**TASK TO COMPLETE**
From the line that contains "brown line: (27, 277)" down to the last line of the entries, repeat every line exactly. Do not carry over the pictures.

:: THE DATA

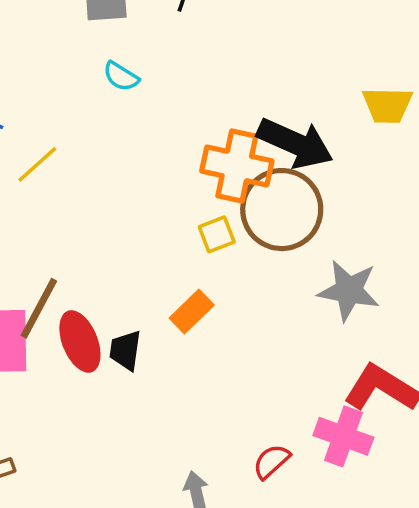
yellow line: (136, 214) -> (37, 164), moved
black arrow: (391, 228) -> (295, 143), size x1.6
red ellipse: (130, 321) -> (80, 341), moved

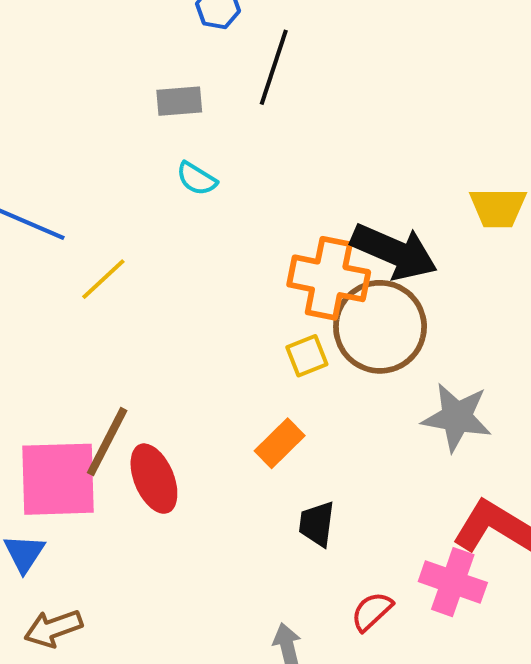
black trapezoid: (125, 350) -> (317, 524), moved

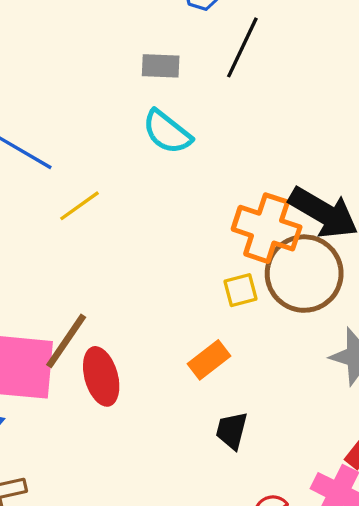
cyan semicircle: (197, 179) -> (167, 132), size x1.5

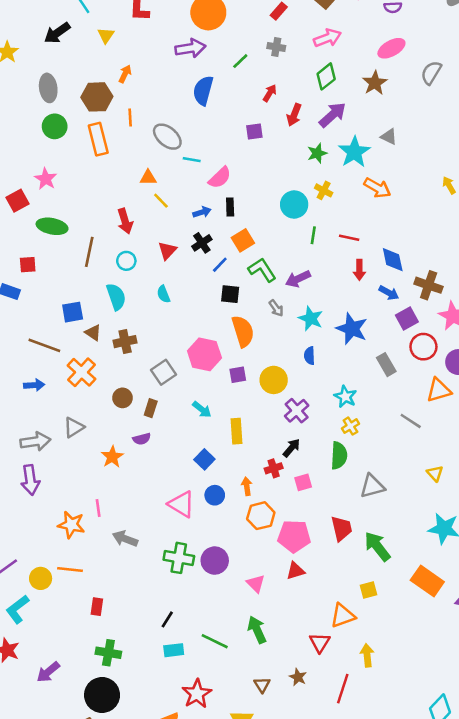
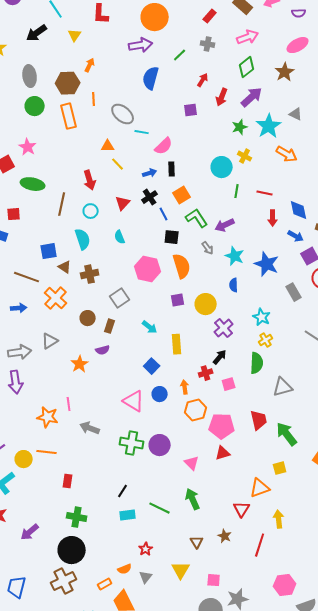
blue line: (220, 265) -> (164, 214), turned -72
pink hexagon: (204, 354) -> (148, 269), moved
red star: (197, 694) -> (146, 549), size x0.6

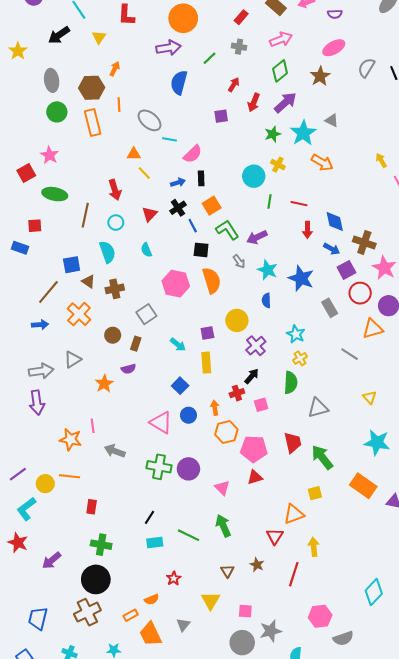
brown line: (27, 277) -> (48, 292), turned -70
purple square: (178, 300) -> (207, 333), moved
gray triangle: (146, 577) -> (183, 625), moved

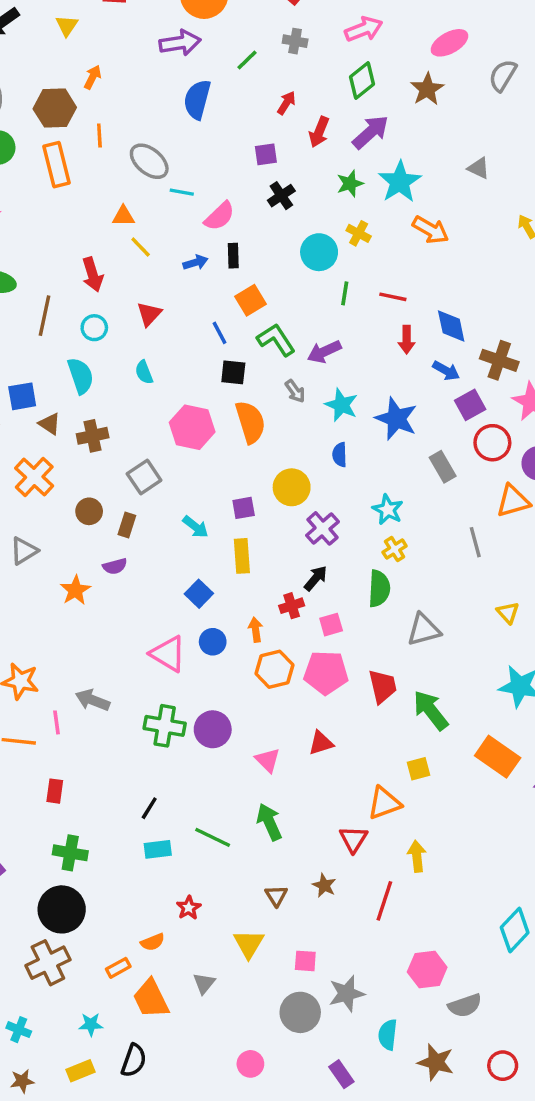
gray triangle: (332, 120) -> (479, 168), moved
black cross: (178, 208) -> (281, 196), moved
gray line: (350, 354) -> (475, 542), turned 42
pink line: (93, 426) -> (57, 722), moved
pink pentagon: (254, 449) -> (326, 673), moved

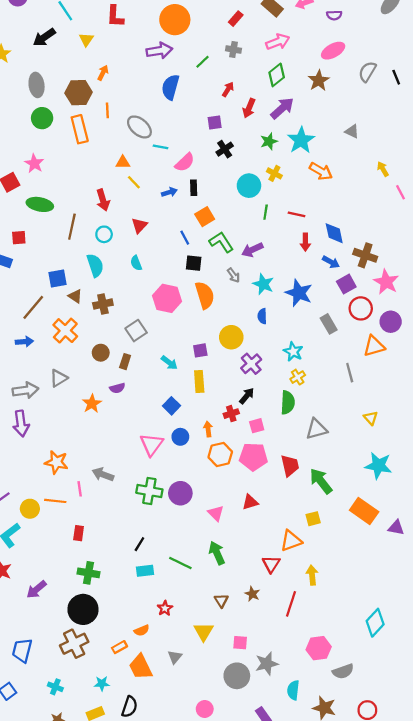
pink triangle: (168, 654) -> (152, 445), turned 35

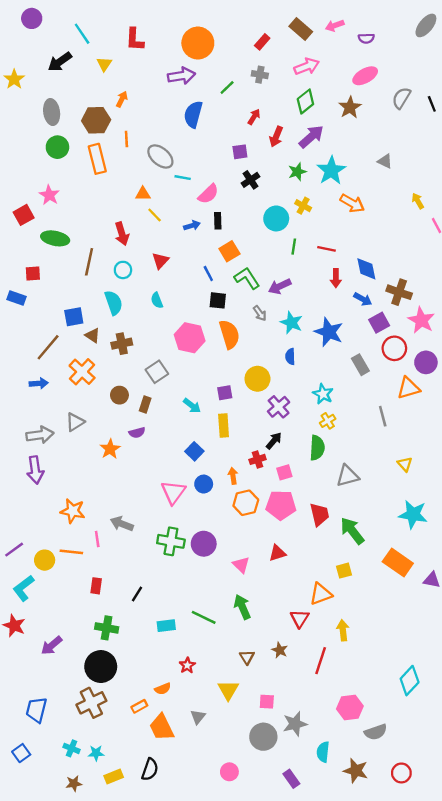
black line: (139, 544) -> (137, 594), moved
cyan star: (102, 684) -> (96, 753), moved

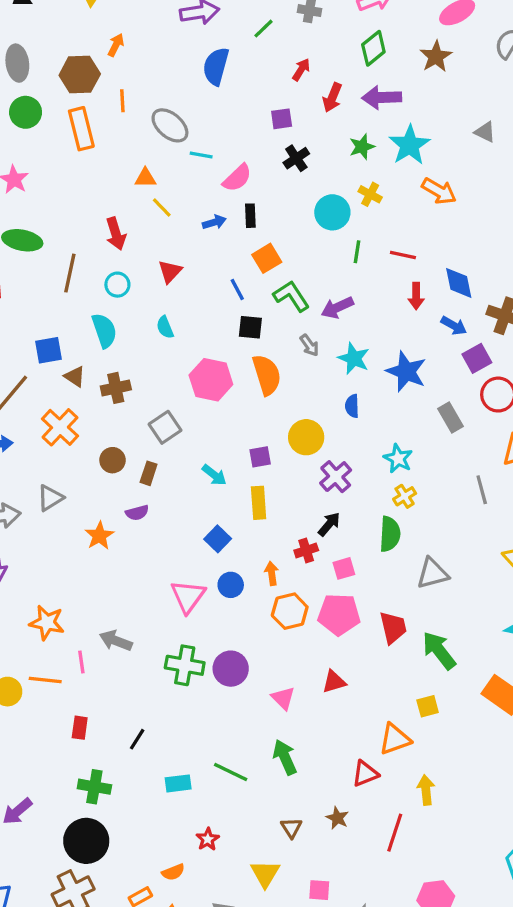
purple arrow: (311, 137) -> (382, 98), turned -140
red triangle: (300, 619) -> (365, 774), turned 36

::::

**WRITTEN SOLUTION**
brown line: (27, 277) -> (48, 292), turned -70
purple square: (178, 300) -> (207, 333), moved
gray triangle: (146, 577) -> (183, 625), moved

gray triangle: (332, 120) -> (479, 168), moved
black cross: (178, 208) -> (281, 196), moved
gray line: (350, 354) -> (475, 542), turned 42
pink line: (93, 426) -> (57, 722), moved
pink pentagon: (254, 449) -> (326, 673), moved

pink triangle: (168, 654) -> (152, 445), turned 35

black line: (139, 544) -> (137, 594), moved
cyan star: (102, 684) -> (96, 753), moved

purple arrow: (311, 137) -> (382, 98), turned -140
red triangle: (300, 619) -> (365, 774), turned 36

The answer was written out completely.